### [What to work on]
All that is needed is the line containing "brown cone: [242,221,283,267]" together with each line after it, transcribed exactly to the end of the records.

### [The data]
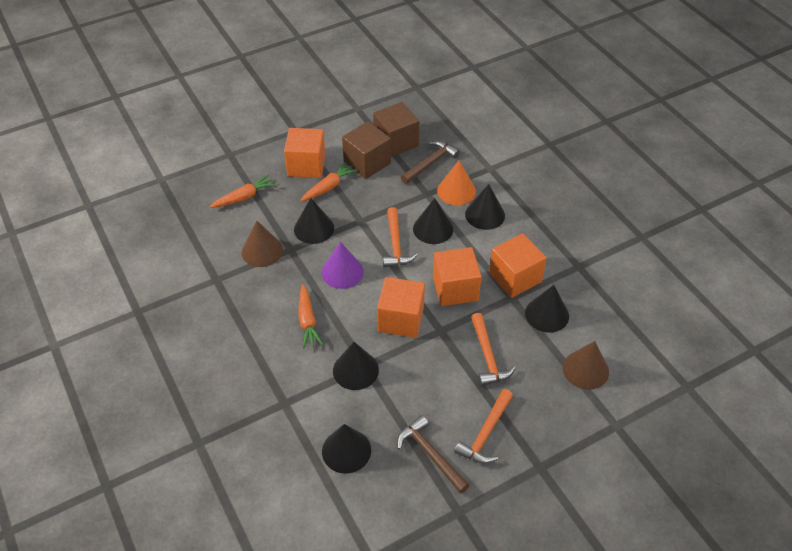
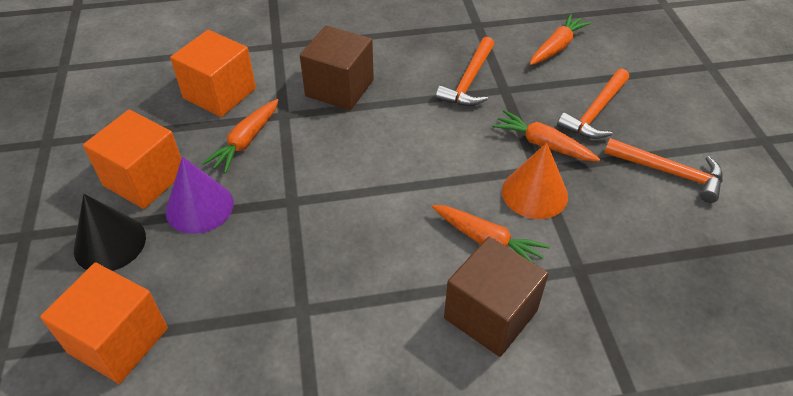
black cone: [294,198,334,244] [322,424,371,474] [333,342,379,390] [413,198,453,244] [465,184,505,230] [525,285,569,333] = 6 -> [74,194,146,271] = 1
brown cone: [242,221,283,267] [563,341,609,390] = 2 -> none = 0
brown hammer: [397,415,469,494] [401,141,460,184] = 2 -> none = 0
orange carrot: [210,174,276,208] [298,284,323,348] [301,162,358,202] = 3 -> [202,99,278,173] [432,205,550,264] [492,110,600,161] [530,14,591,65] = 4
orange cube: [284,128,326,178] [377,277,425,338] [433,247,482,306] [489,233,547,298] = 4 -> [40,262,168,384] [83,110,181,209] [170,30,256,117] = 3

### [Completed exercise]
brown cone: [242,221,283,267] [563,341,609,390] = 2 -> none = 0
brown hammer: [397,415,469,494] [401,141,460,184] = 2 -> none = 0
orange carrot: [210,174,276,208] [298,284,323,348] [301,162,358,202] = 3 -> [202,99,278,173] [432,205,550,264] [492,110,600,161] [530,14,591,65] = 4
orange cube: [284,128,326,178] [377,277,425,338] [433,247,482,306] [489,233,547,298] = 4 -> [40,262,168,384] [83,110,181,209] [170,30,256,117] = 3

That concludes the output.